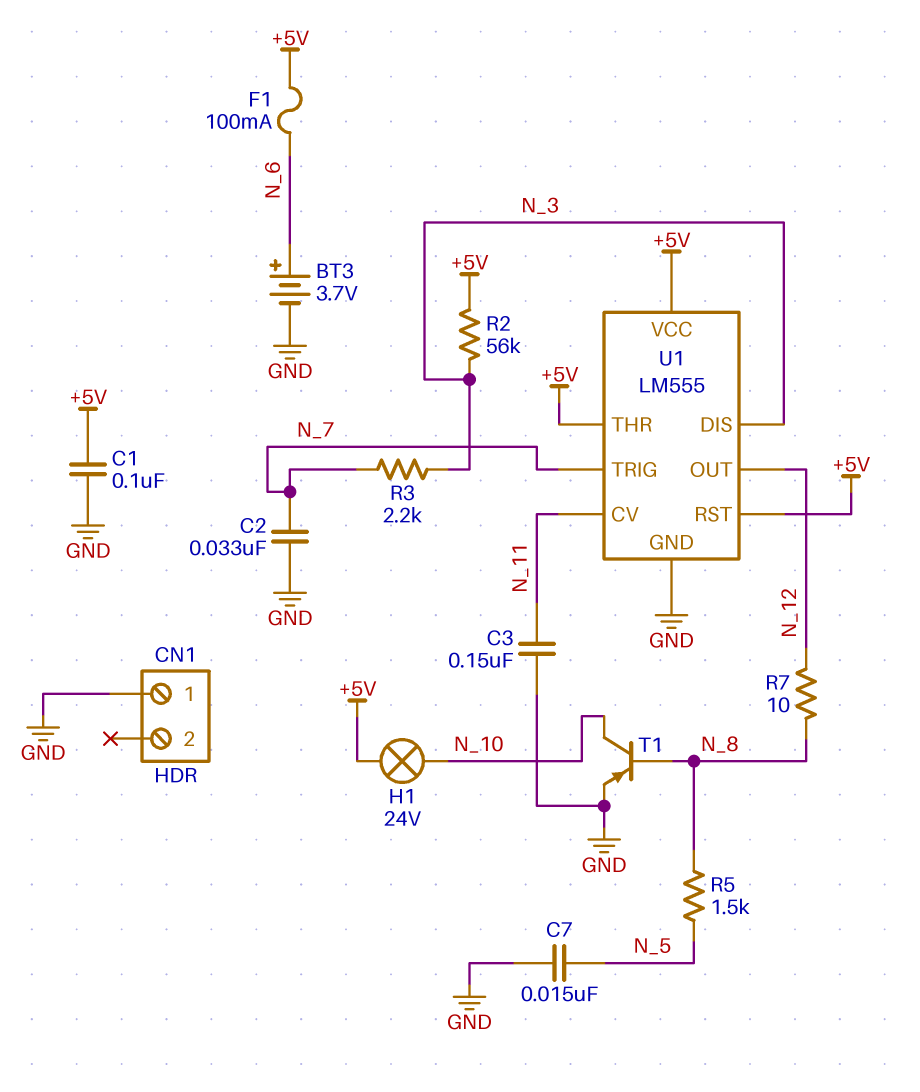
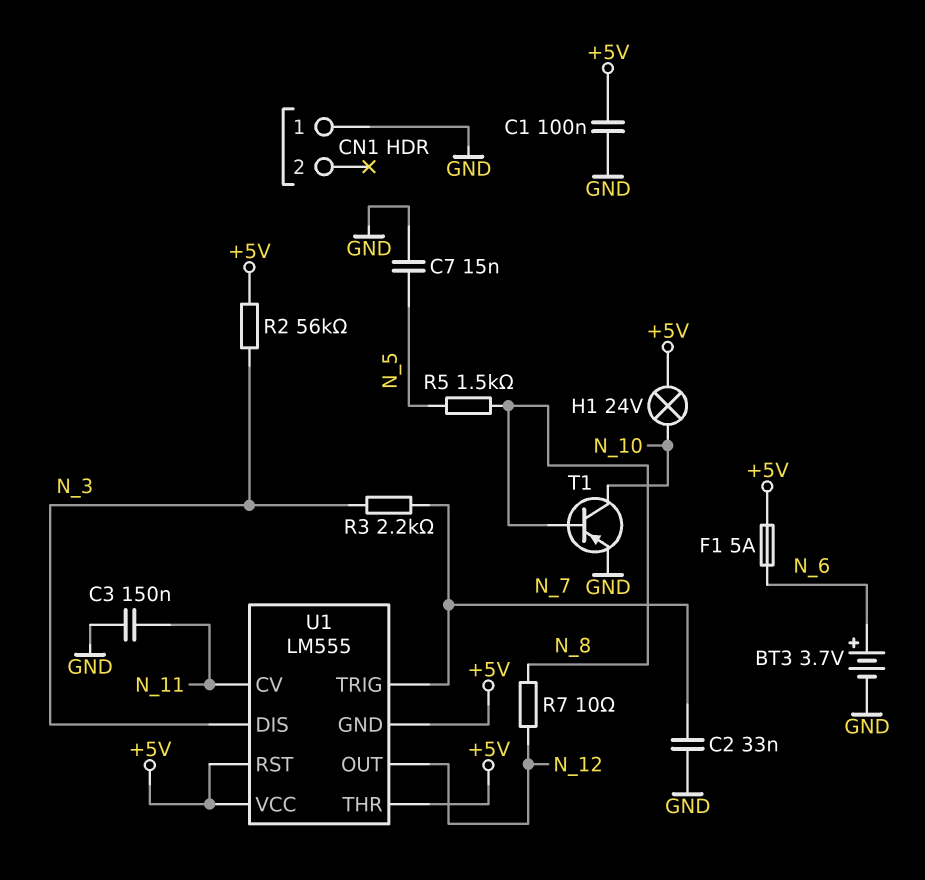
F1: 100mA (+5V, N_6) -> 5A (+5V, N_6)
U1 pin GND: GND -> +5V

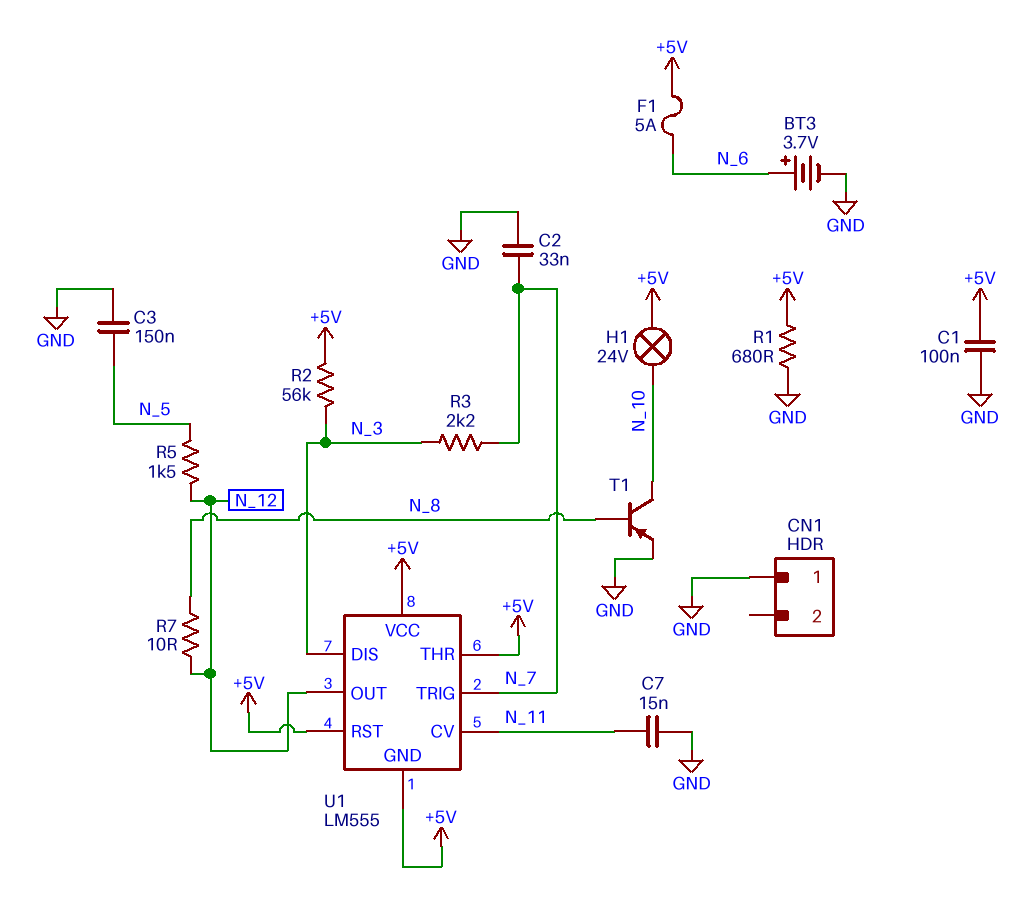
C3: 150nF (GND, N_11) -> 150nF (GND, N_5)
C7: 15nF (GND, N_5) -> 15nF (GND, N_11)
R1: none -> 680 (+5V, GND)
R5: 1.5k (N_5, N_8) -> 1.5k (N_5, N_12)

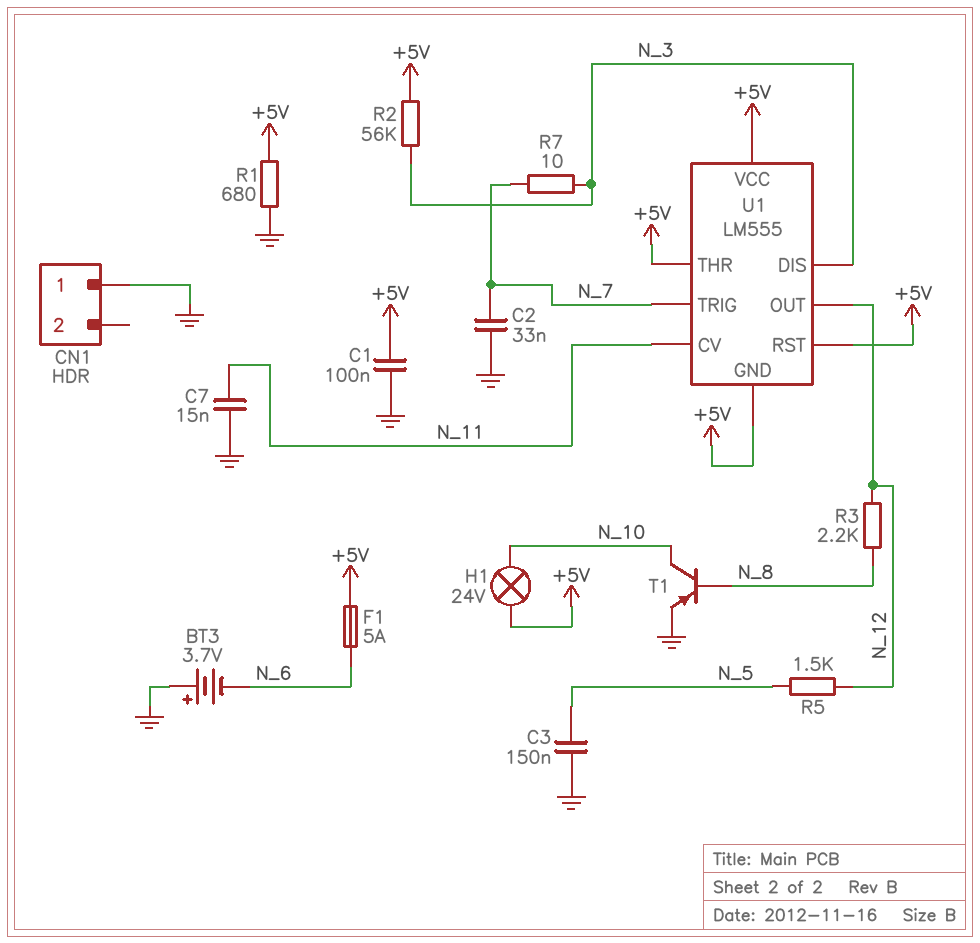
BT3: 3.7V (plus N_6, minus GND) -> 3.7V (plus GND, minus N_6)
R3: 2.2k (N_3, N_7) -> 2.2k (N_8, N_12)
R7: 10 (N_8, N_12) -> 10 (N_3, N_7)

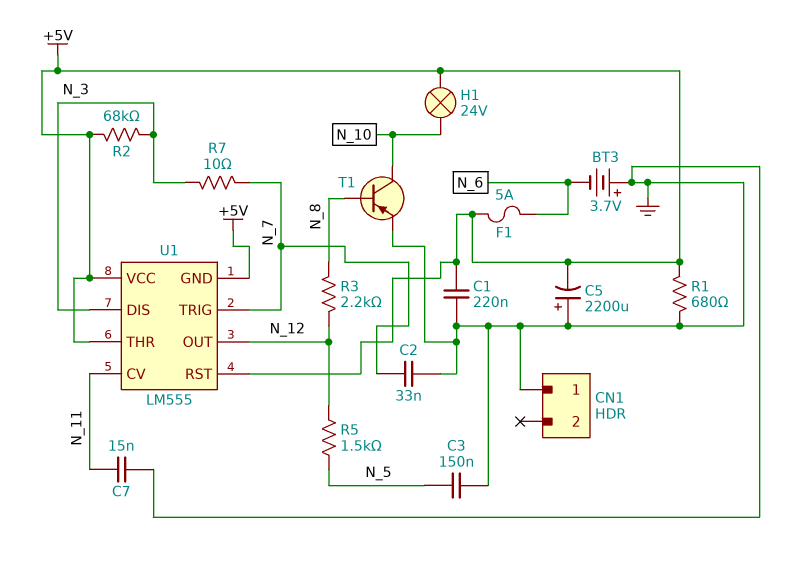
C1: 100nF (+5V, GND) -> 220nF (+5V, GND)
C5: none -> 2200uF (plus GND, minus +5V)
R2: 56k (+5V, N_3) -> 68k (+5V, N_3)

#### What you will do:
Read the listing above, then copy every line that includes the string "minus".

#### Response:
BT3: 3.7V (plus N_6, minus GND) -> 3.7V (plus GND, minus N_6)
C5: none -> 2200uF (plus GND, minus +5V)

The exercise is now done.